Word for word, copy the line that contains "C210: 1uF (plus INT, minus GND) -> none" and each line after it in the data below. Pictures stay out of the copy.

Source records below:

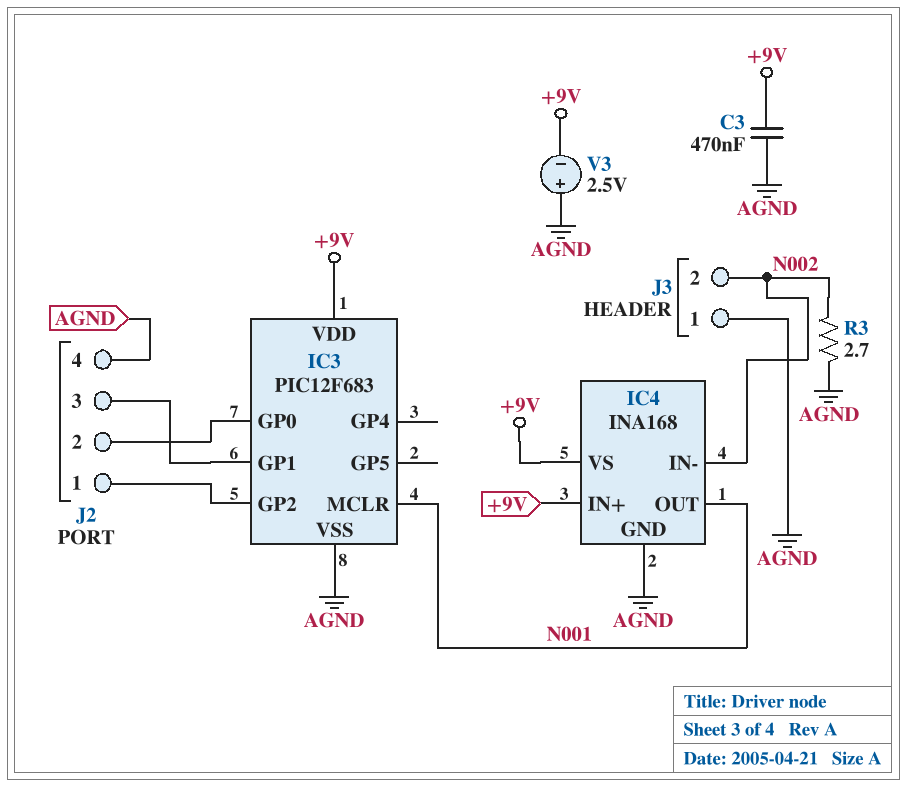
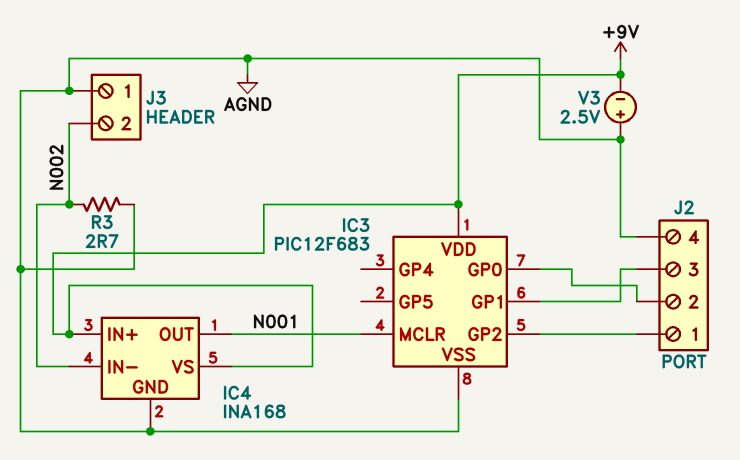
C3: 470nF (+9V, AGND) -> none

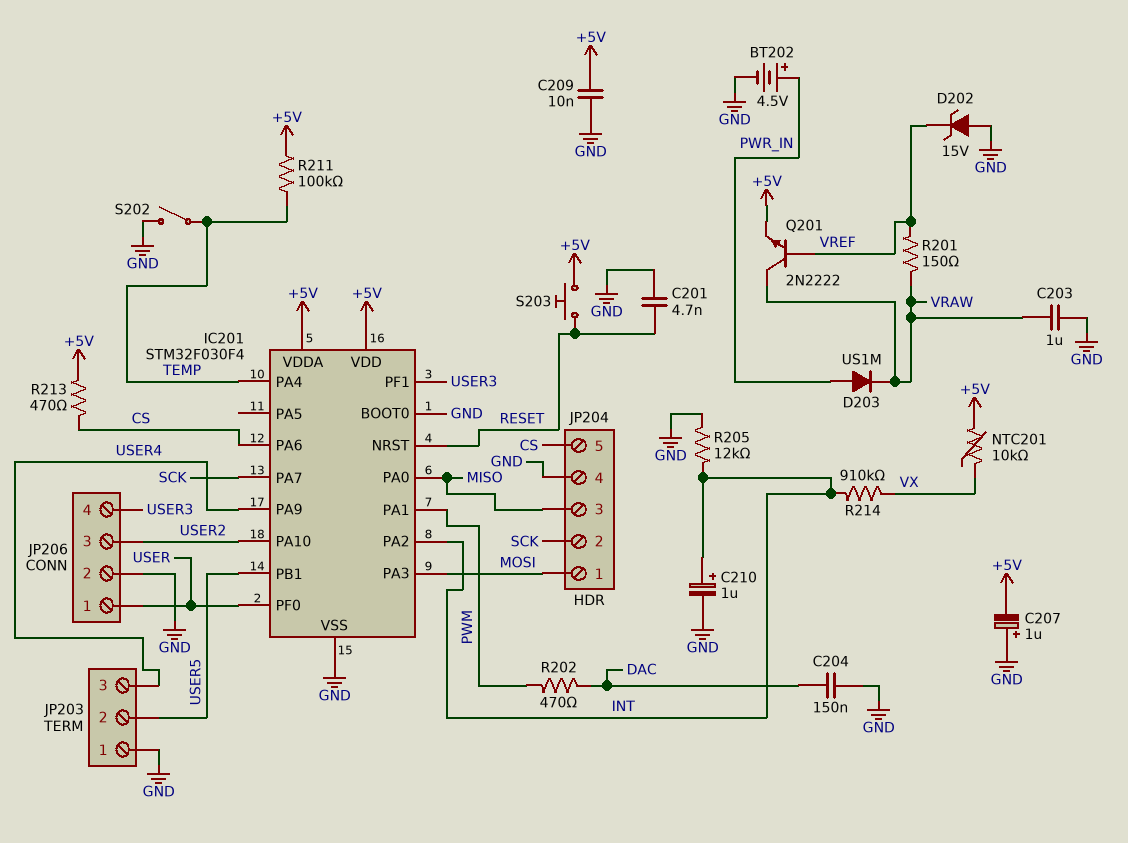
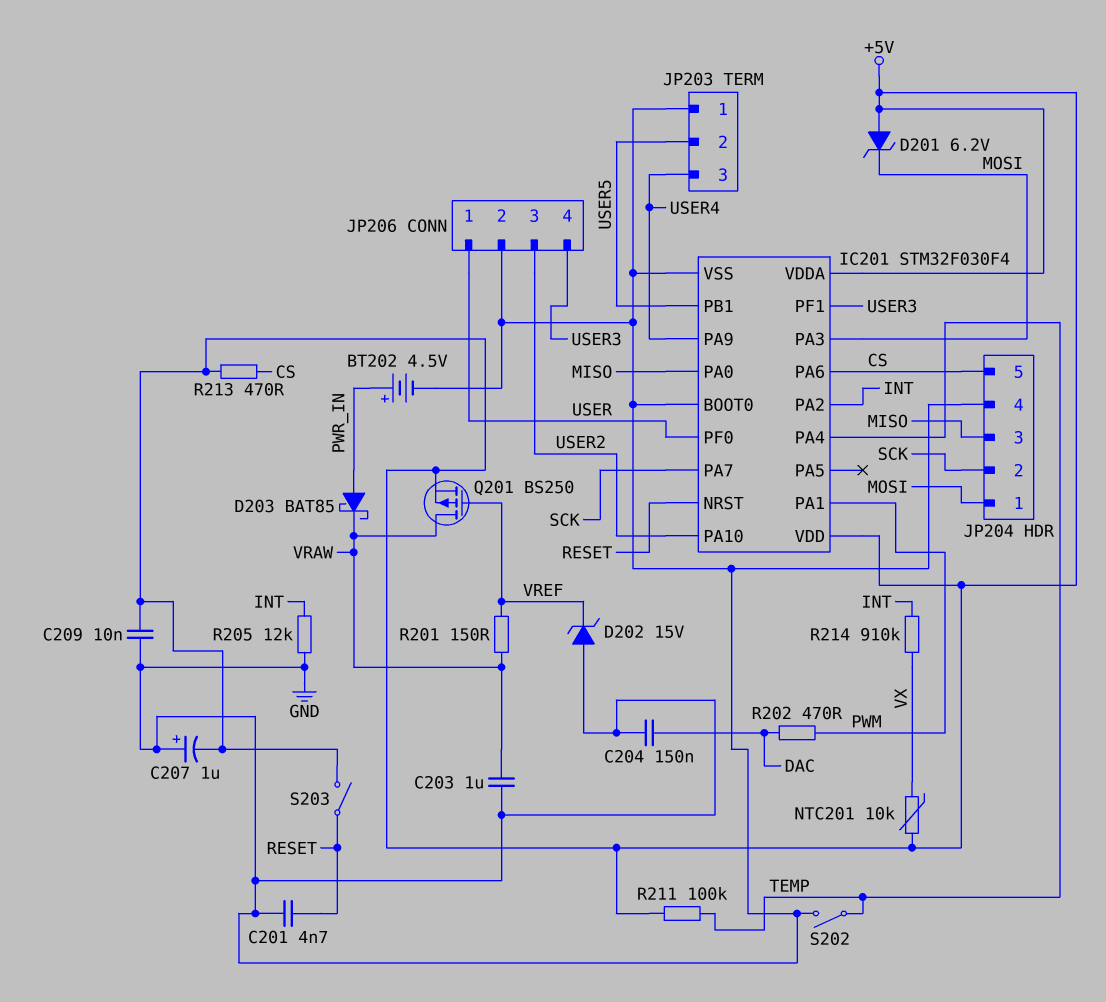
C210: 1uF (plus INT, minus GND) -> none
D201: none -> zener 6.2V (A +5V, K MOSI)
D203: diode US1M (A PWR_IN, K VRAW) -> schottky BAT85 (A PWR_IN, K VRAW)
Q201: NPN 2N2222 (B VREF, C VRAW, E +5V) -> PMOS BS250 (G VREF, D VRAW, S +5V)
S203: button (+5V, RESET) -> switch (+5V, RESET)

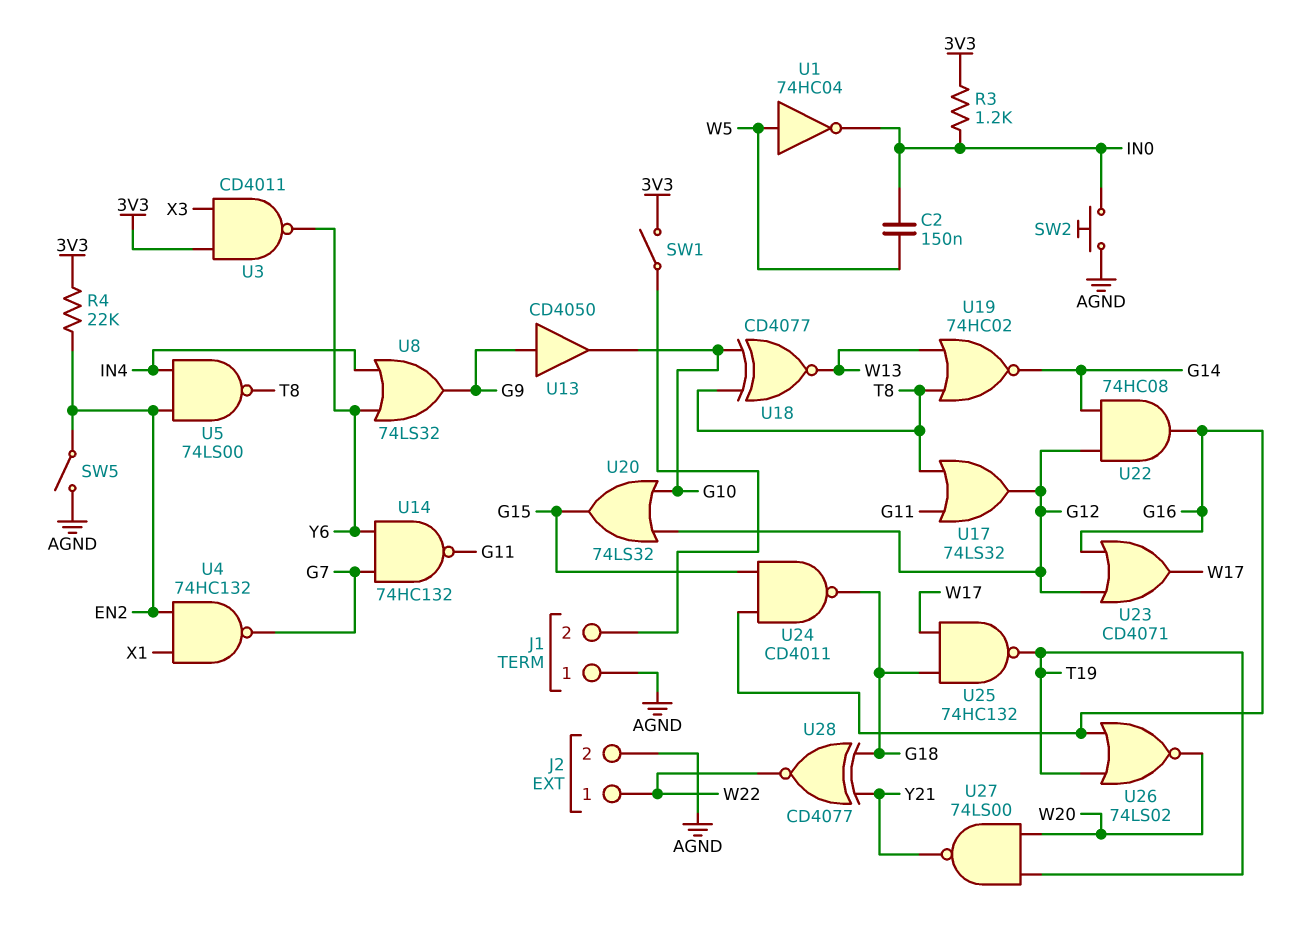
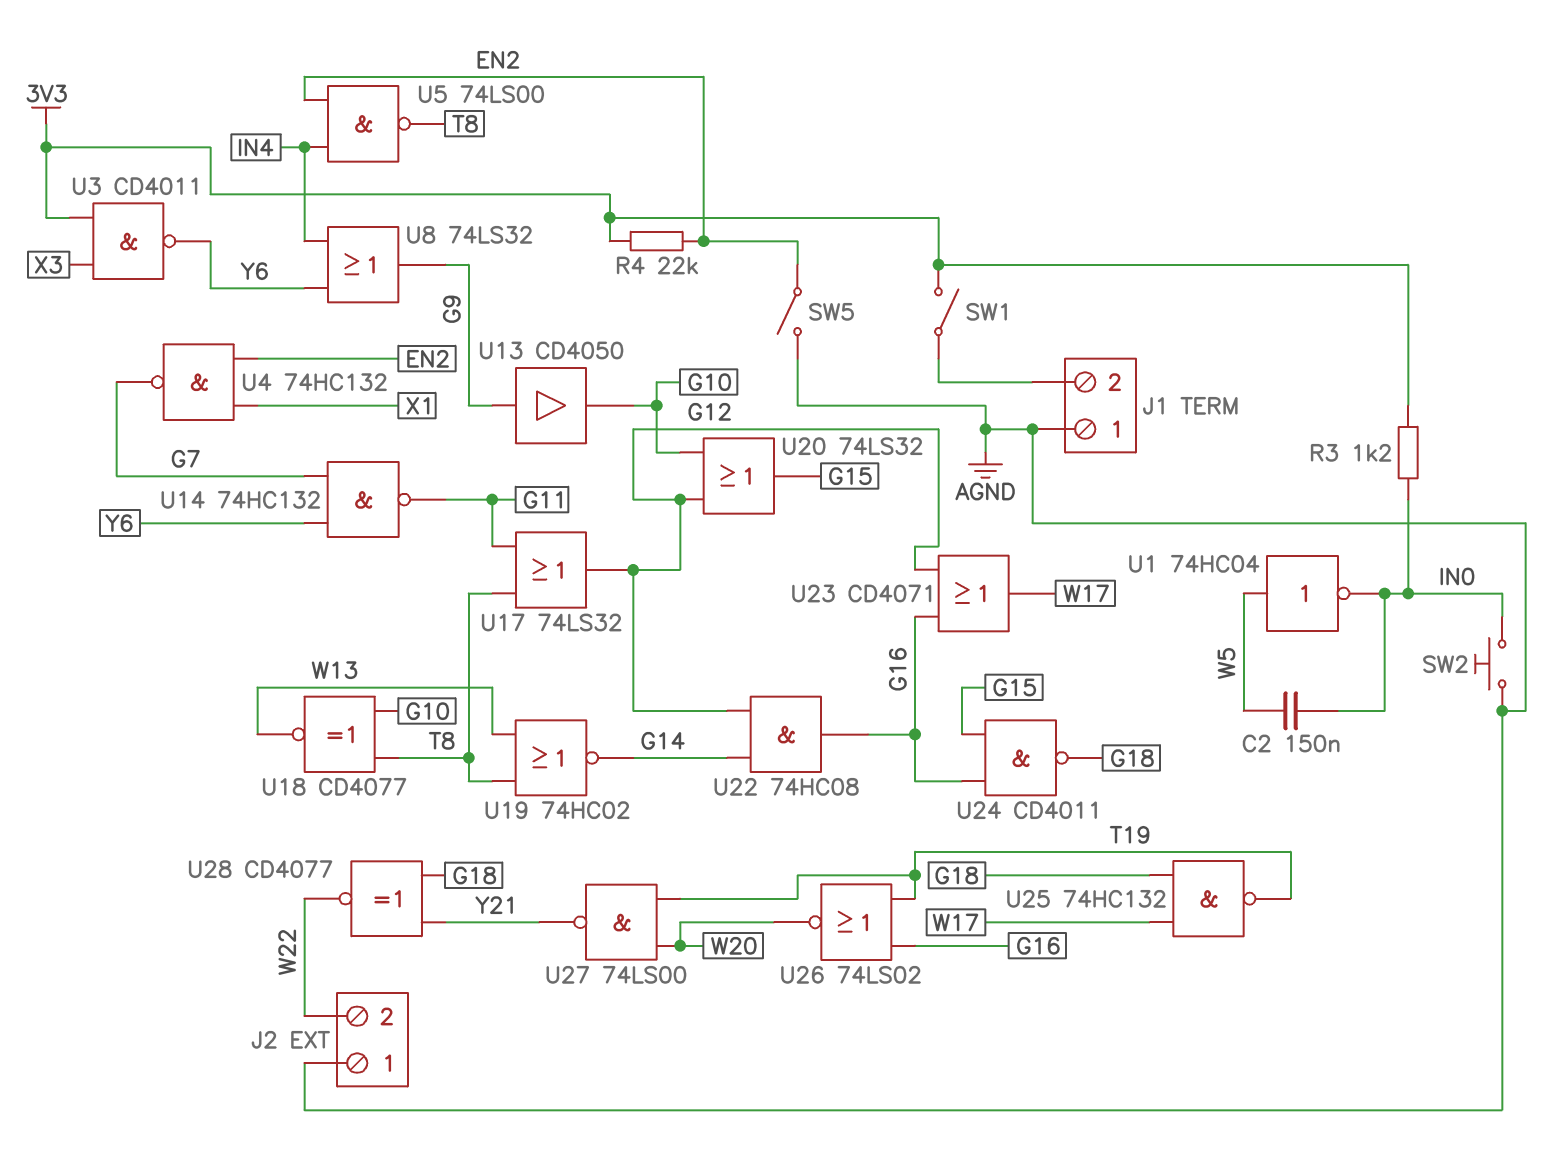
J2 pin 1: W22 -> AGND
J2 pin 2: AGND -> W22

End of Source records.

■ **Written answer**:
C210: 1uF (plus INT, minus GND) -> none
D201: none -> zener 6.2V (A +5V, K MOSI)
D203: diode US1M (A PWR_IN, K VRAW) -> schottky BAT85 (A PWR_IN, K VRAW)
Q201: NPN 2N2222 (B VREF, C VRAW, E +5V) -> PMOS BS250 (G VREF, D VRAW, S +5V)
S203: button (+5V, RESET) -> switch (+5V, RESET)

J2 pin 1: W22 -> AGND
J2 pin 2: AGND -> W22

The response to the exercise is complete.